Problem to work on: Work out the number of lines with the word "none" in the material below, then reply with that number only.

------ Provided records

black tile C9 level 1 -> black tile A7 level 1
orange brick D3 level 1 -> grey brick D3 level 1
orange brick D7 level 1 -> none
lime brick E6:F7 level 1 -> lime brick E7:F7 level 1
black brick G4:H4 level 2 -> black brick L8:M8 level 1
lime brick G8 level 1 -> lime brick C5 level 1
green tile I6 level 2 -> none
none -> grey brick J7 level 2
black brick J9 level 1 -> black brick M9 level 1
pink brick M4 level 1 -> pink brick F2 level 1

------------
------ Provided records

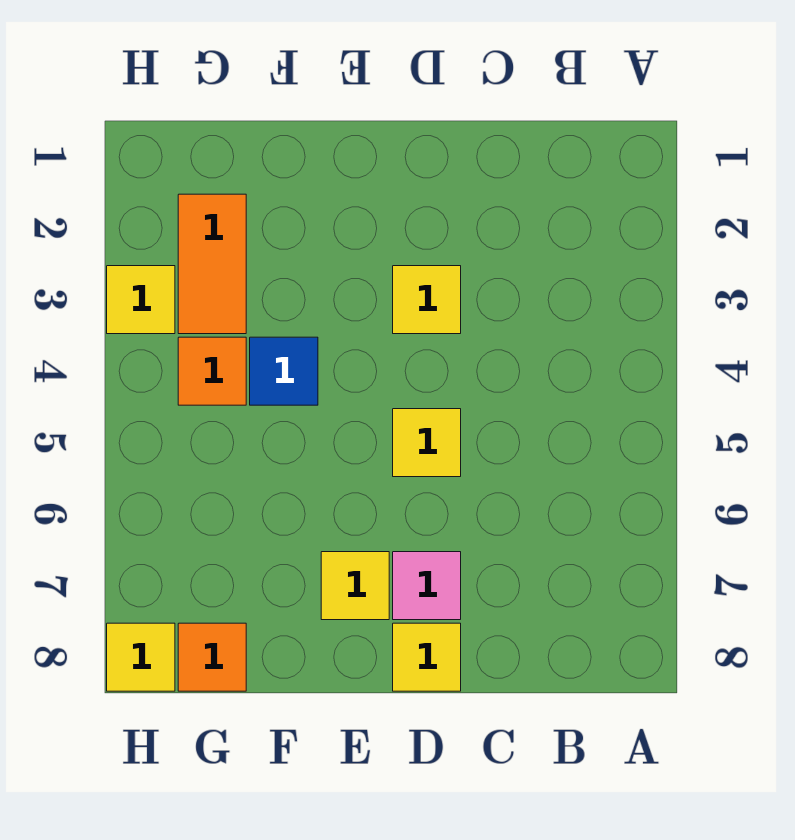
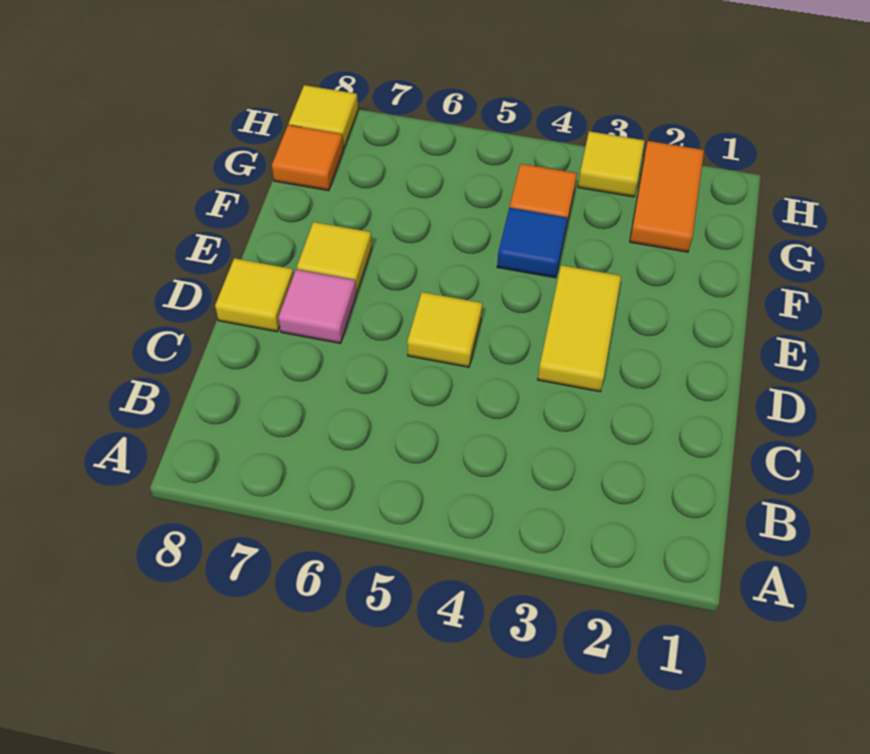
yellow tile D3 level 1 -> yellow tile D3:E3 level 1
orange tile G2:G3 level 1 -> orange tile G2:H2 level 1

------------

Reply to the task: 3